▶ [INFORMATION GIVEN]:
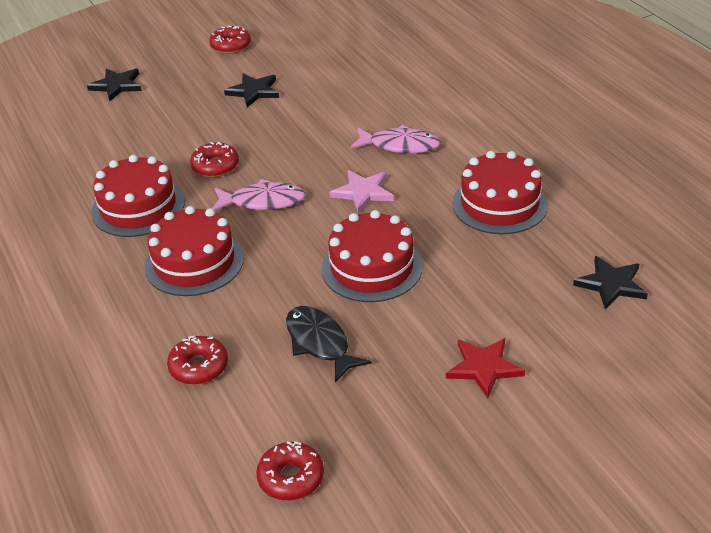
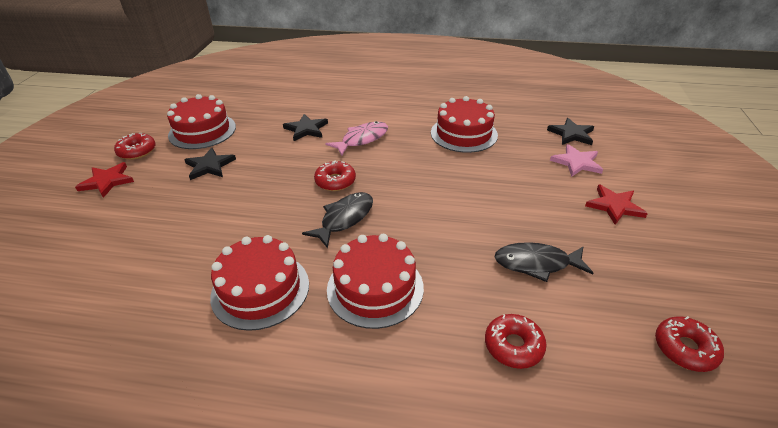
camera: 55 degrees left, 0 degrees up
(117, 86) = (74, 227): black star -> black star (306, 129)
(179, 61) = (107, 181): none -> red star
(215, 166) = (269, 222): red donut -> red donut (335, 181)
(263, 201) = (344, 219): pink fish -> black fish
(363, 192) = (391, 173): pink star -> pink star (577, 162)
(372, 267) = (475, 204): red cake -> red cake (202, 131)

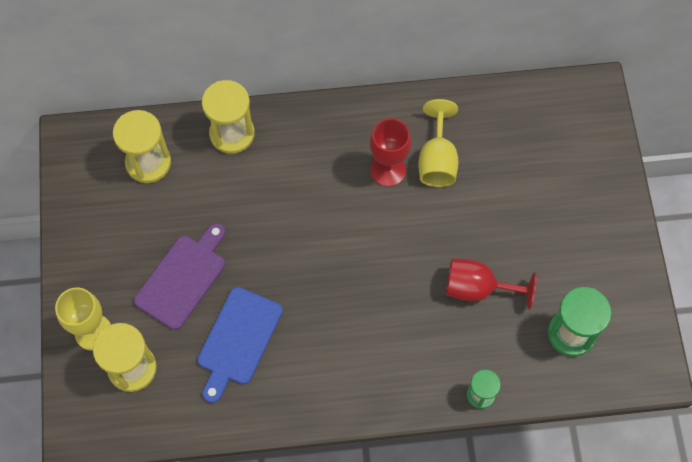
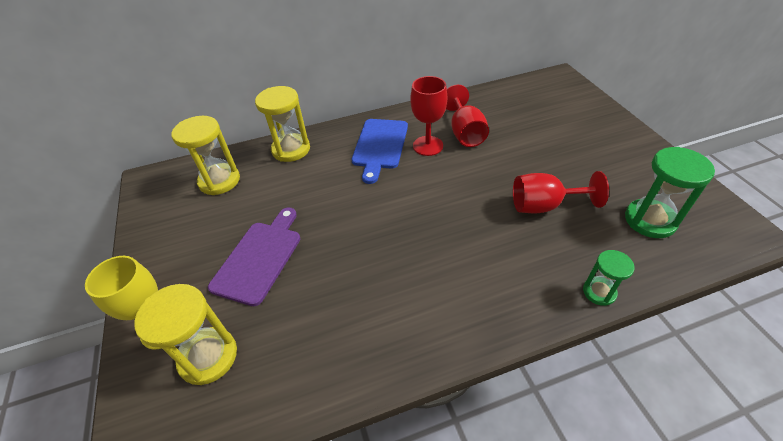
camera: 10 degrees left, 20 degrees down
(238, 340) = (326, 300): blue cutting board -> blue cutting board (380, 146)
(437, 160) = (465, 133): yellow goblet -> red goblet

▶ [YOUR INSTRUCTIONS]: Search the material for the string "star" and return each line that has it.

▶ [RESPONSE TO THIS TASK]:
(117, 86) = (74, 227): black star -> black star (306, 129)
(179, 61) = (107, 181): none -> red star
(363, 192) = (391, 173): pink star -> pink star (577, 162)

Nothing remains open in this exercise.